● **What you have to do**: All entries are to be transcribed verbatim, but images are not carried over.

● **Data provided**:
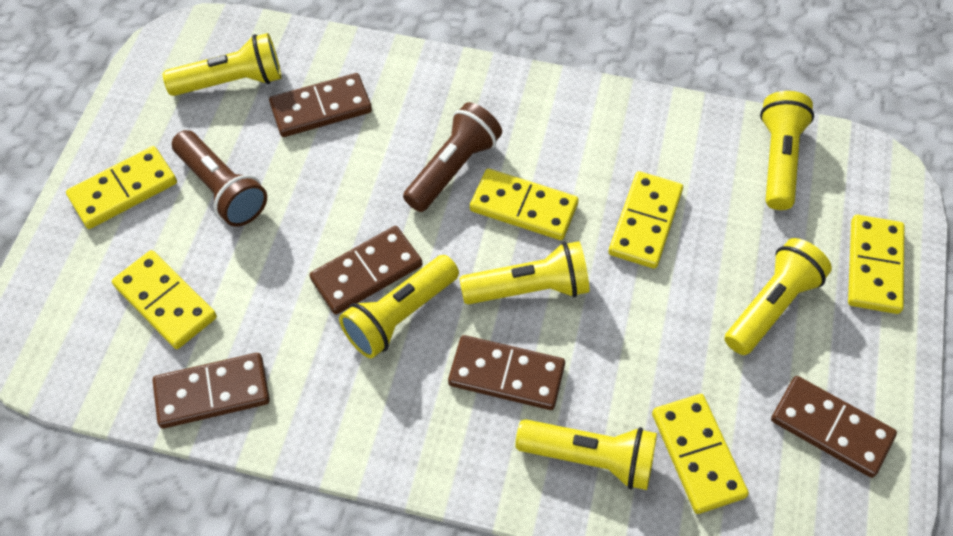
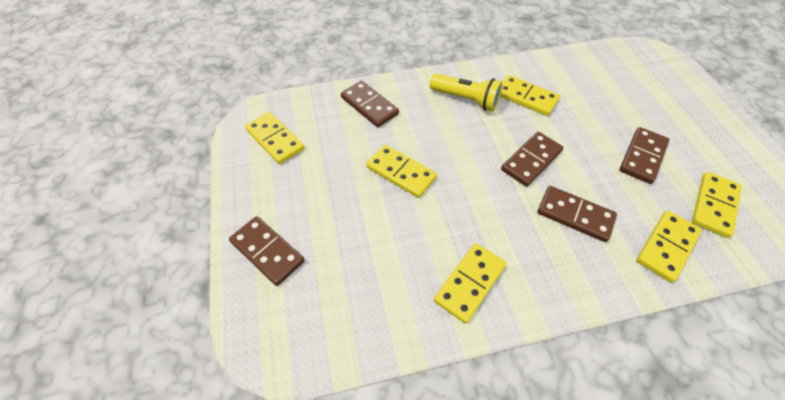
brown flashlight: 2 -> 0
yellow flashlight: 6 -> 1

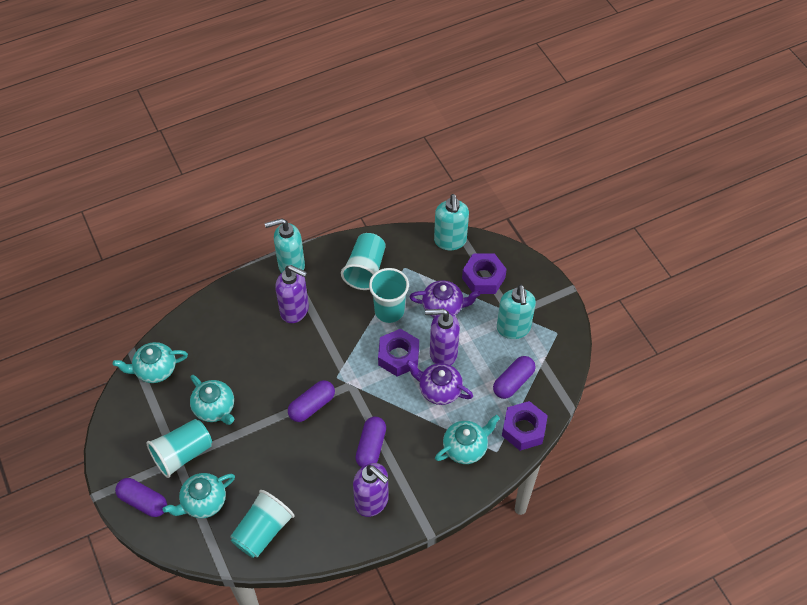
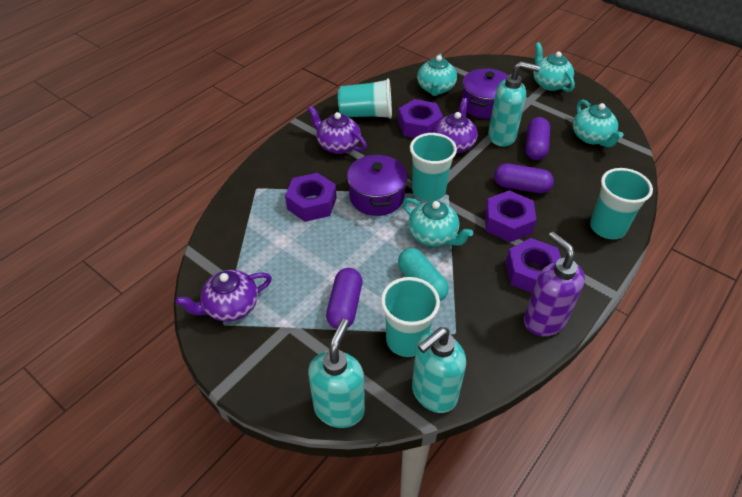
purple capsule: 4 -> 3
purple nut: 3 -> 4
purple pot: 0 -> 2
purple soap dispenser: 3 -> 1
purple teapot: 2 -> 3
turquoise capsule: 0 -> 1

● **Response below**:
brown flashlight: 2 -> 0
yellow flashlight: 6 -> 1

purple capsule: 4 -> 3
purple nut: 3 -> 4
purple pot: 0 -> 2
purple soap dispenser: 3 -> 1
purple teapot: 2 -> 3
turquoise capsule: 0 -> 1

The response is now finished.